**MATERIAL TO PROCESS**
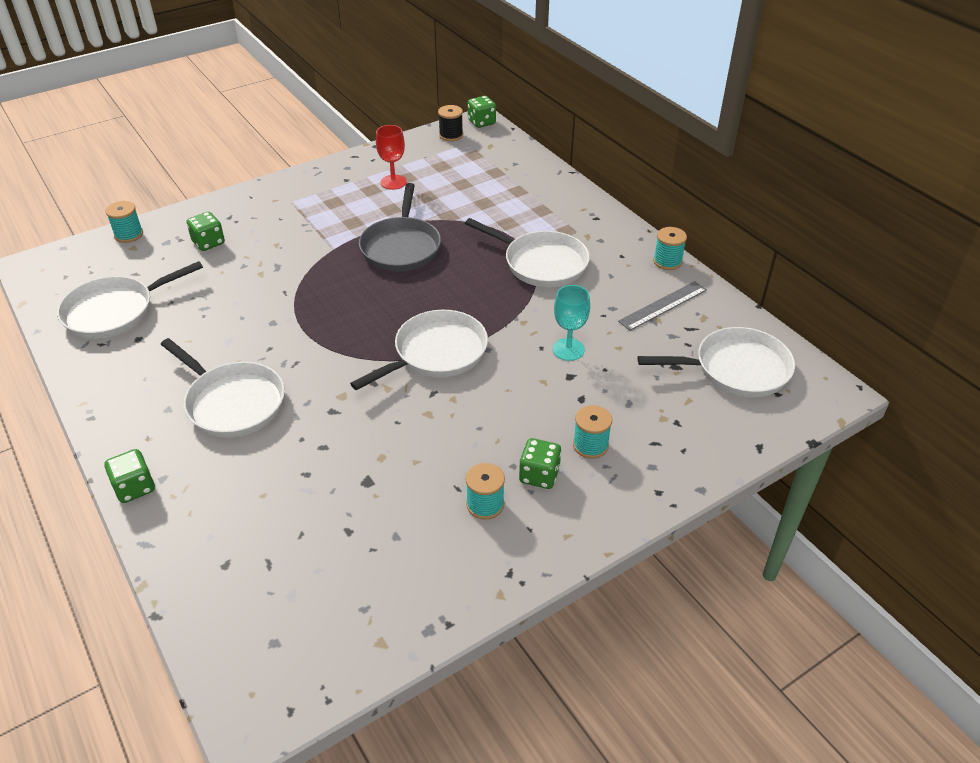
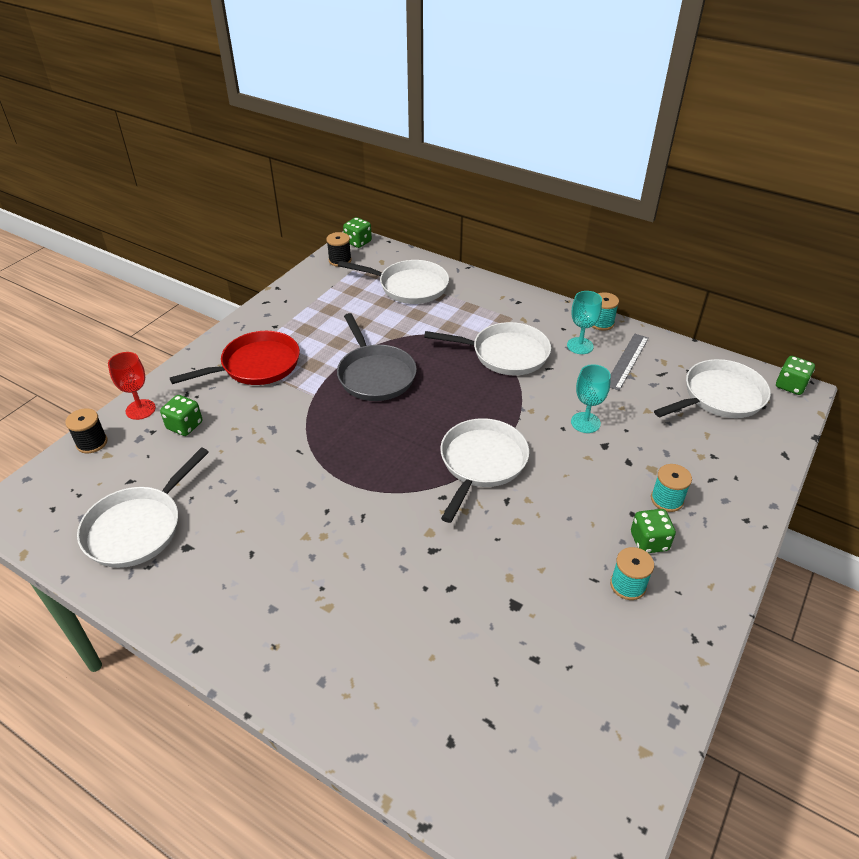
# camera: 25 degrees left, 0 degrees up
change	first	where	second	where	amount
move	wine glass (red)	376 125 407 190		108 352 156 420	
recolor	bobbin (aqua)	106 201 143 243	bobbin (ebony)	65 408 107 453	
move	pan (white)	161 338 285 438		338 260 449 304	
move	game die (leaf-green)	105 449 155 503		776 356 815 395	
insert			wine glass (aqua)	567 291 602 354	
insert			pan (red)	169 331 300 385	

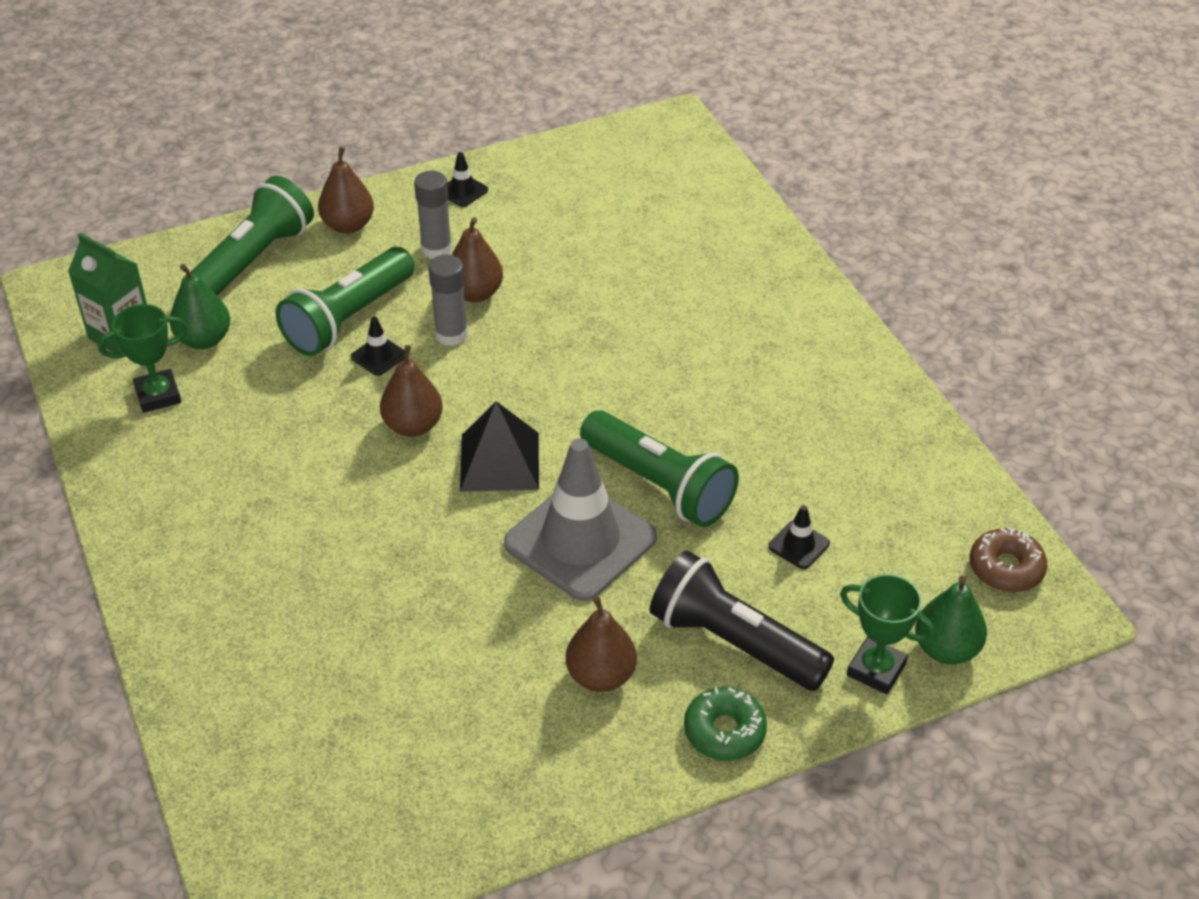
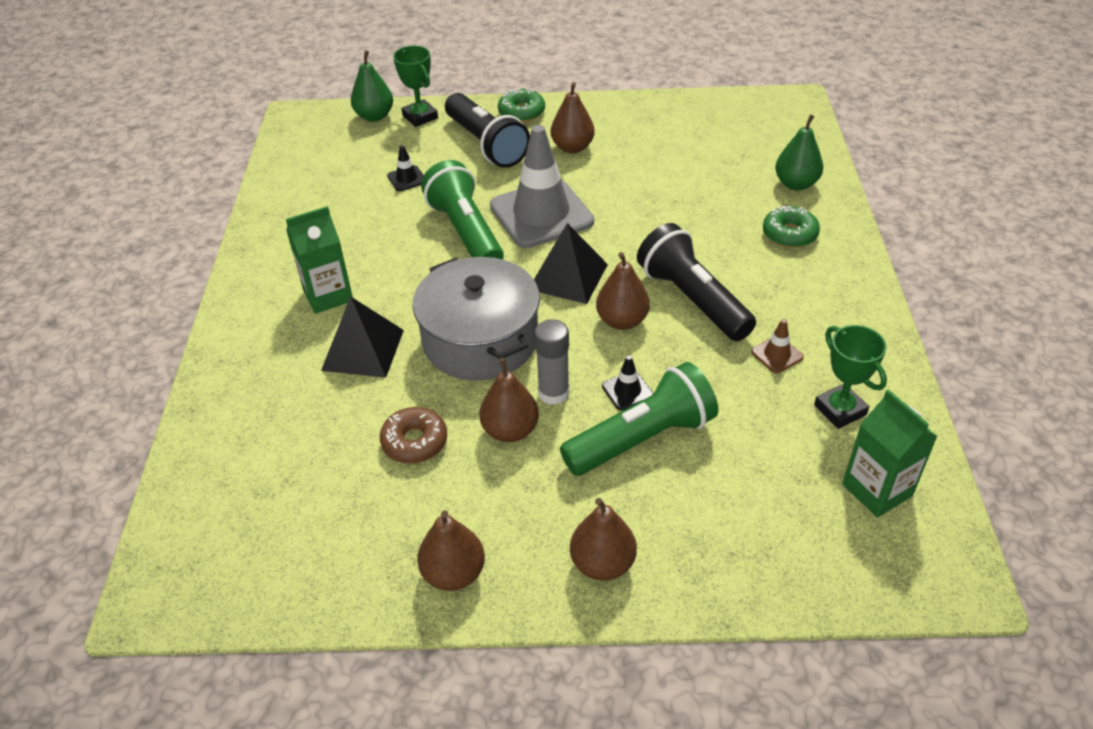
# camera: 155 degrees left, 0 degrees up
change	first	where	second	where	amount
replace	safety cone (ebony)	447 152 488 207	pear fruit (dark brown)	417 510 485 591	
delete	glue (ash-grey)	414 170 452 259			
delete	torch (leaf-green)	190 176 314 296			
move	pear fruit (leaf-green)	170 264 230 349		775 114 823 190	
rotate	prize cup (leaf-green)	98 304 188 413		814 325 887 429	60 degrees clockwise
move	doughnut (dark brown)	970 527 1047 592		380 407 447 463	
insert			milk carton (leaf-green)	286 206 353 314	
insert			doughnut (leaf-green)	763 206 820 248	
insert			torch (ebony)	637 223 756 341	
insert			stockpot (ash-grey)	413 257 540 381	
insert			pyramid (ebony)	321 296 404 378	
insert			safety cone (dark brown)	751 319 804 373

**WHAT TO WORK ON**
Report every line from the listing above where the string "wine" can be found.

**RESPONSE TO THE EXERCISE**
move	wine glass (red)	376 125 407 190		108 352 156 420	
insert			wine glass (aqua)	567 291 602 354	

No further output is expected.